- Problem requirements
Pictures are to be left out, and every entry repeated exactly.

- Given data
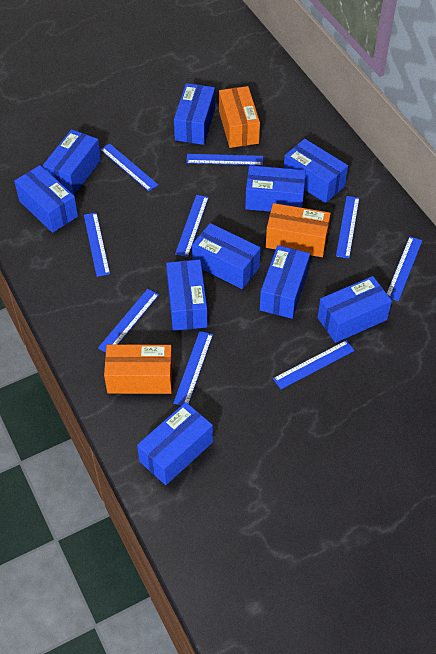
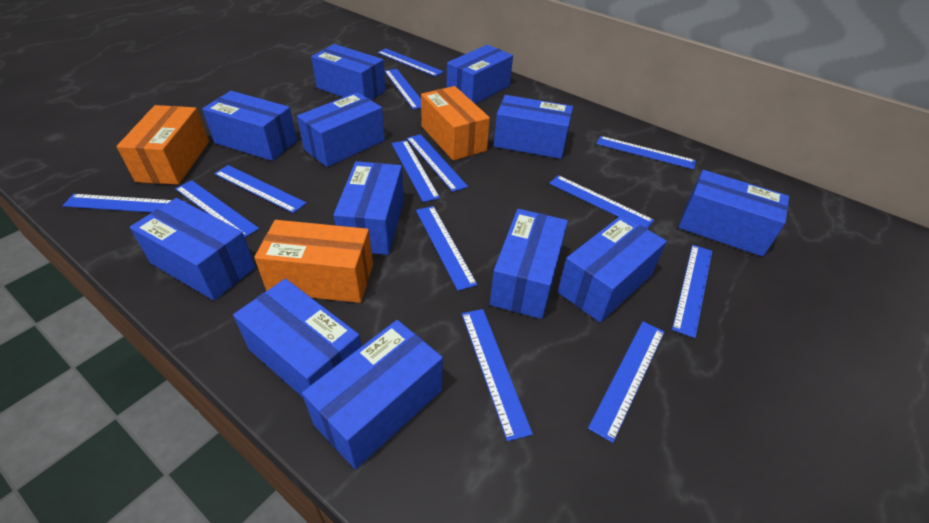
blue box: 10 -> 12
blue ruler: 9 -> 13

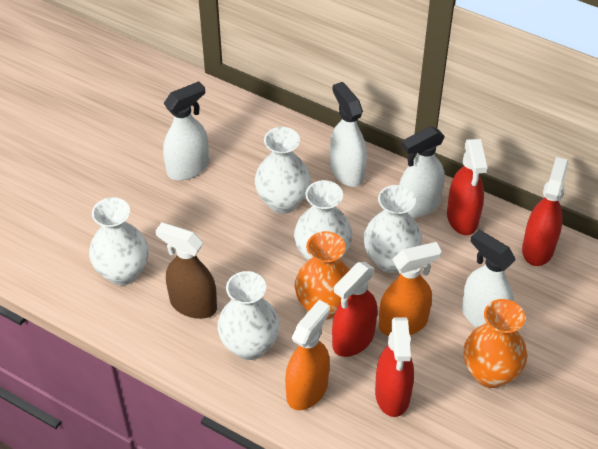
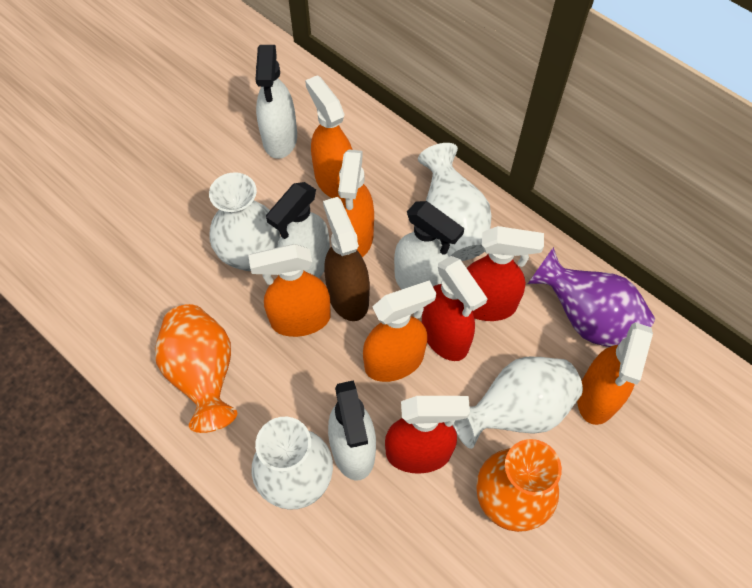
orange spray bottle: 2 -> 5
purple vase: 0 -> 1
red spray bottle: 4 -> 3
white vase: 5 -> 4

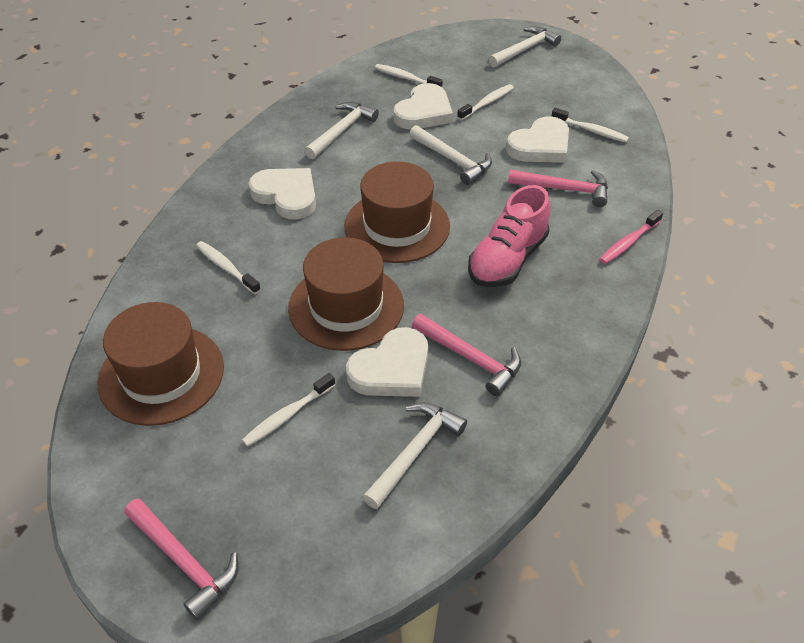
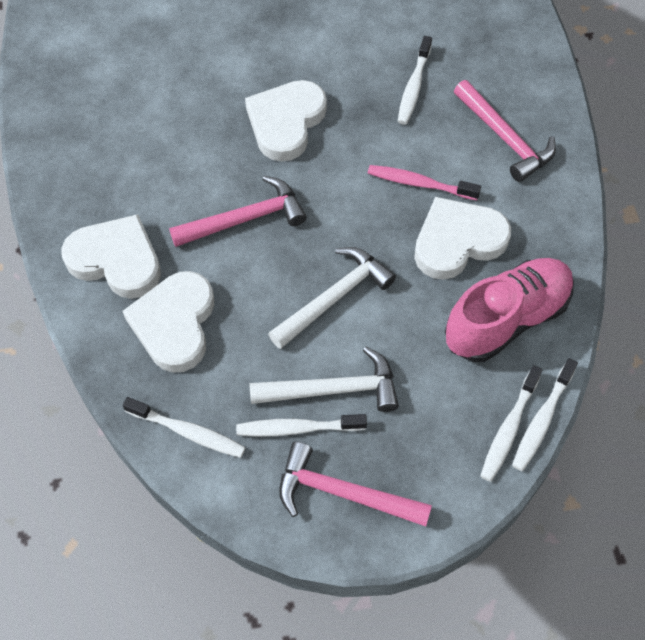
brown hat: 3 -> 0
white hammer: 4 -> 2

- Output below
blue box: 10 -> 12
blue ruler: 9 -> 13

orange spray bottle: 2 -> 5
purple vase: 0 -> 1
red spray bottle: 4 -> 3
white vase: 5 -> 4

brown hat: 3 -> 0
white hammer: 4 -> 2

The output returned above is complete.